■ Problem to work on
Transcribe these records exactly, dropping every picture.

+ + + + +

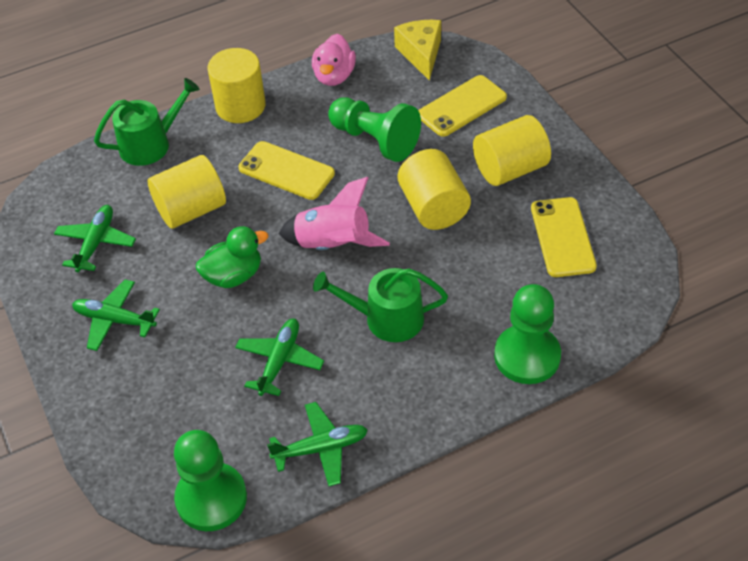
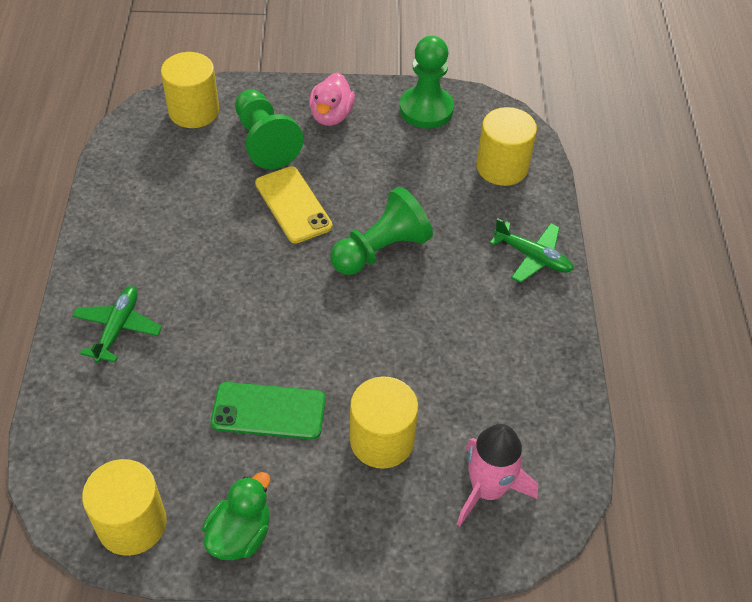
green phone: 0 -> 1
green plane: 4 -> 2
green watering can: 2 -> 0
yellow cheese: 1 -> 0
yellow phone: 3 -> 1

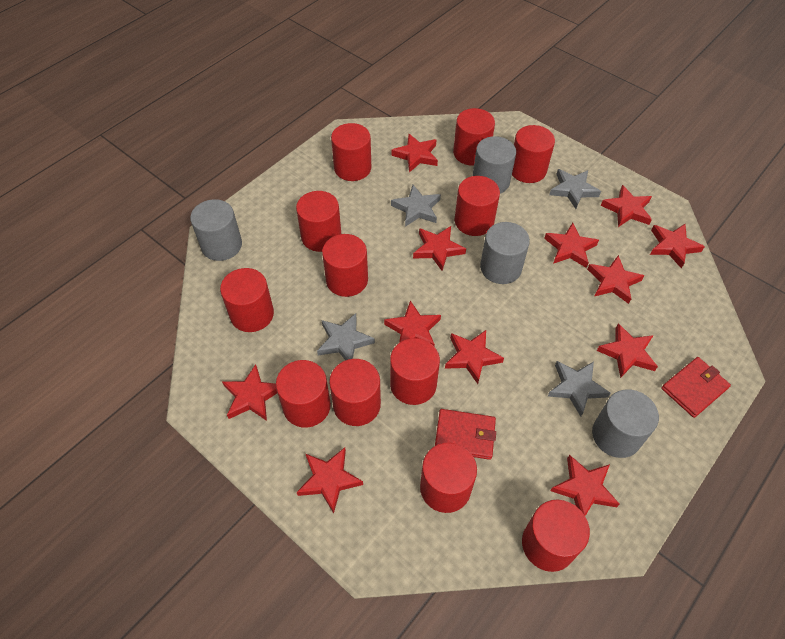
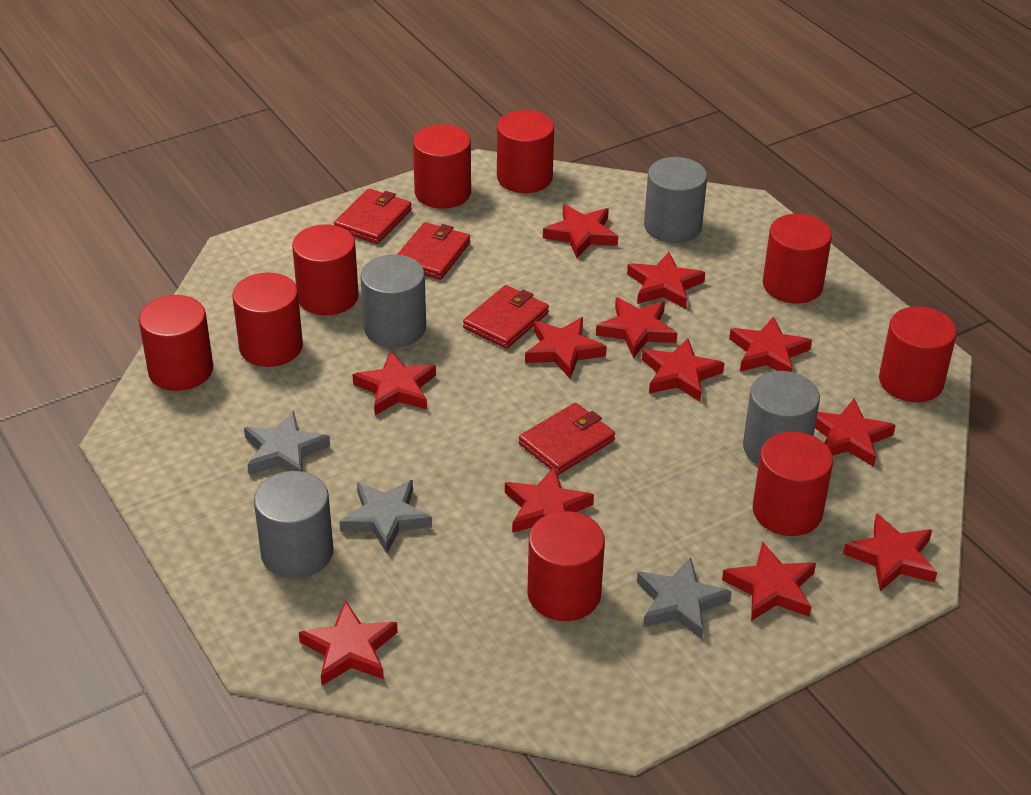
grey star: 4 -> 3
red cylinder: 12 -> 9
red wallet: 2 -> 4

+ + + + +

■ Task answer
green phone: 0 -> 1
green plane: 4 -> 2
green watering can: 2 -> 0
yellow cheese: 1 -> 0
yellow phone: 3 -> 1

grey star: 4 -> 3
red cylinder: 12 -> 9
red wallet: 2 -> 4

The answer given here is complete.